• Listed records:

┄┄┄┄┄┄┄┄┄┄

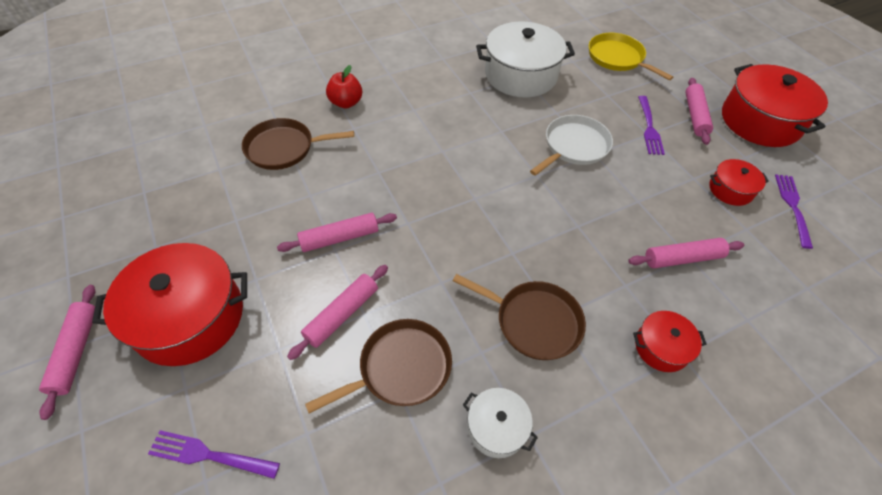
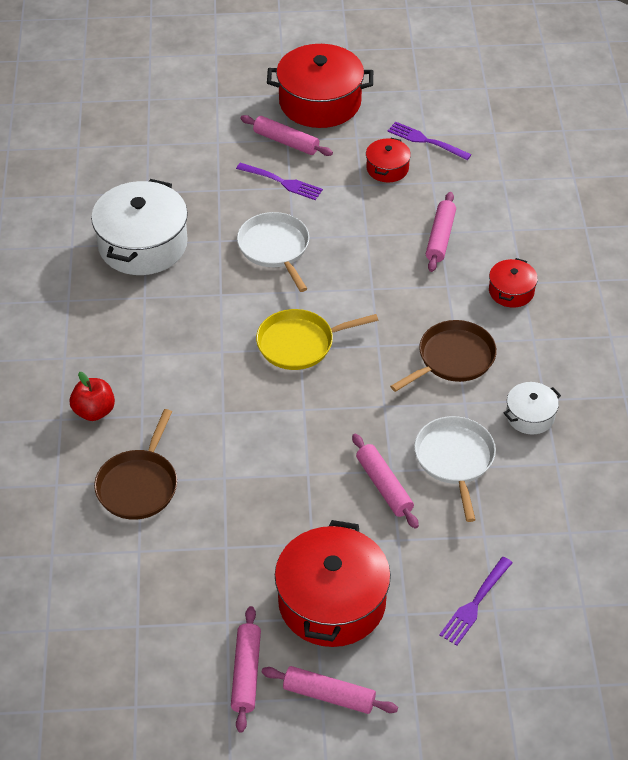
camera: 65 degrees left, 5 degrees down
(340, 238) = (295, 466): pink rolling pin -> pink rolling pin (246, 673)
(400, 368) = (455, 460): brown pan -> white pan
(617, 58) = (166, 155): yellow pan -> yellow pan (300, 343)

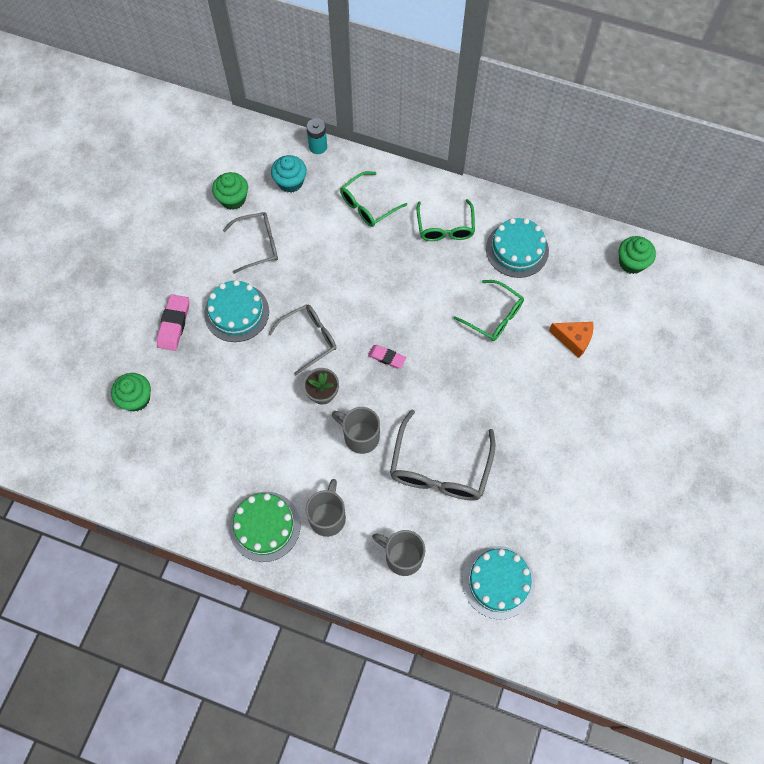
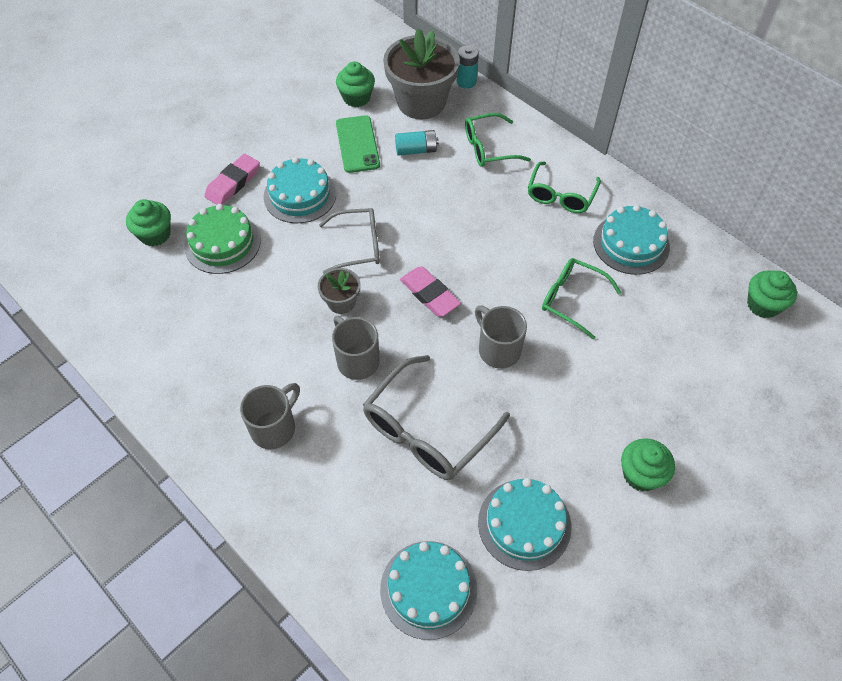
camera: 25 degrees right, 10 degrees down
(258, 245) = (357, 144): grey glasses -> green phone
(265, 526) = (203, 408): green cake -> green cake (222, 243)
(290, 182) = (421, 102): turquoise cupcake -> grey flower pot
(310, 231) = (416, 150): none -> turquoise battery
(386, 357) = (429, 294): pink eraser -> pink eraser, size x1.54
(402, 556) = (332, 507): grey mug -> grey mug (498, 349)
(494, 316) = (571, 299): green glasses -> green glasses turned 150 degrees clockwise
(540, 506) = (524, 524): none -> turquoise cake
(573, 339) = (654, 358): orange cheese -> none
(601, 434) = (641, 474): none -> green cupcake

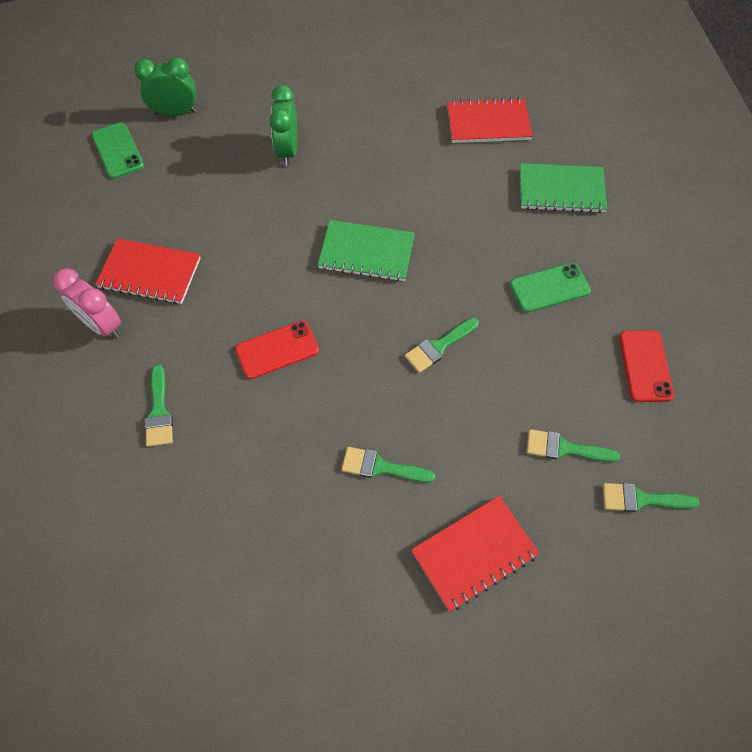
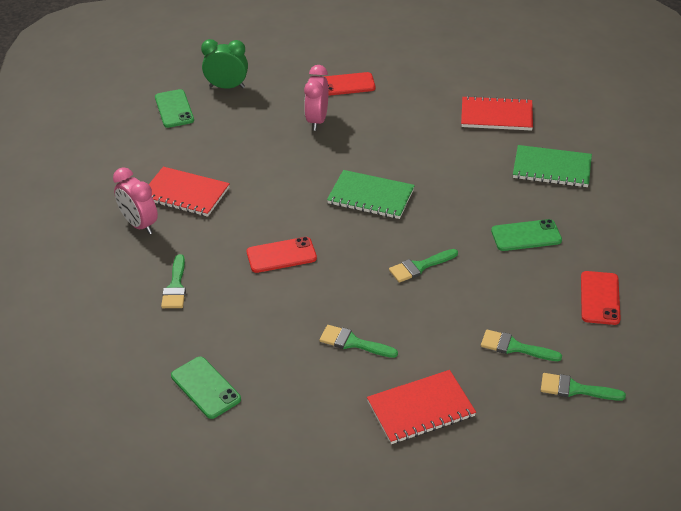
camera: 10 degrees right, 20 degrees down
(218, 558) = (205, 388): none -> green phone
(287, 150) = (317, 121): green clock -> pink clock
(312, 96) = (346, 85): none -> red phone

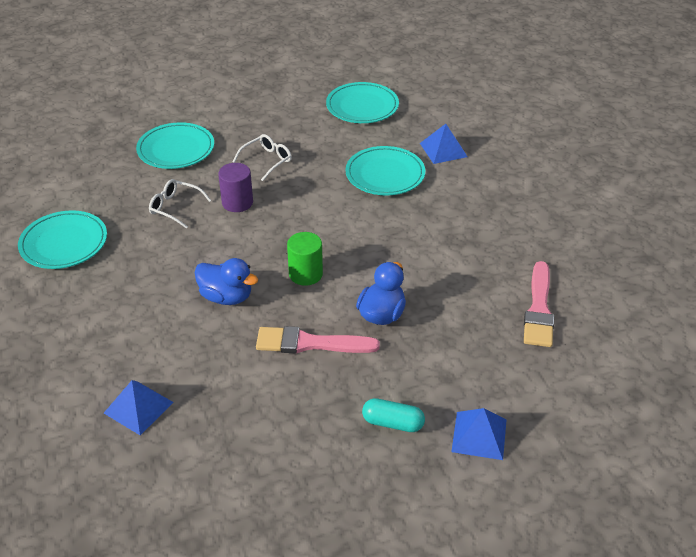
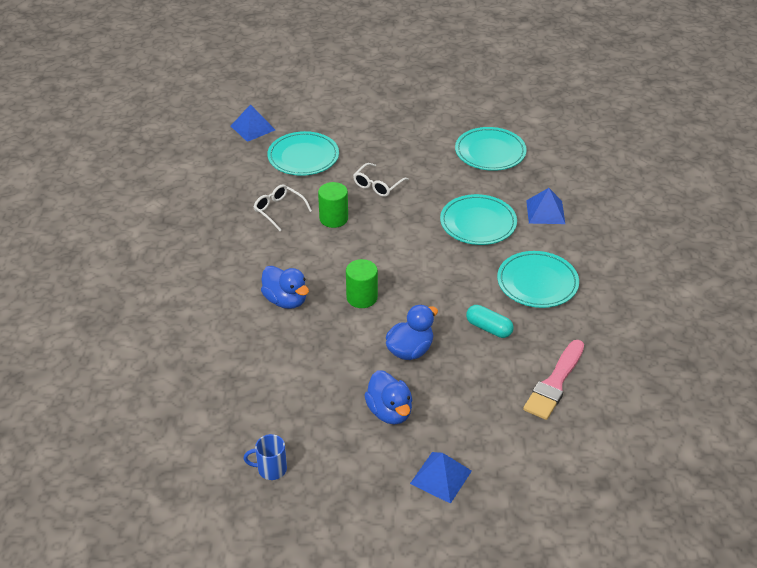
camera: 20 degrees right, 0 degrees up
(64, 243) = (175, 220): turquoise plate -> turquoise plate (537, 283)
(138, 407) = (175, 373): blue pyramid -> blue pyramid (252, 128)
(237, 202) = (333, 218): purple cylinder -> green cylinder
(267, 161) = (377, 185): white glasses -> white glasses turned 150 degrees clockwise
(296, 481) = (271, 469): none -> blue mug
(310, 343) = (336, 359): pink brush -> none
(393, 383) = (389, 412): none -> blue duck
(393, 423) = (372, 445): turquoise capsule -> turquoise capsule (489, 328)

┄┄┄┄┄┄┄┄┄┄

Lines from the one containing "(237, 202) = (333, 218): purple" to the end of the data are to be printed exactly, including the first and last.

• Answer to this exercise:
(237, 202) = (333, 218): purple cylinder -> green cylinder
(267, 161) = (377, 185): white glasses -> white glasses turned 150 degrees clockwise
(296, 481) = (271, 469): none -> blue mug
(310, 343) = (336, 359): pink brush -> none
(393, 383) = (389, 412): none -> blue duck
(393, 423) = (372, 445): turquoise capsule -> turquoise capsule (489, 328)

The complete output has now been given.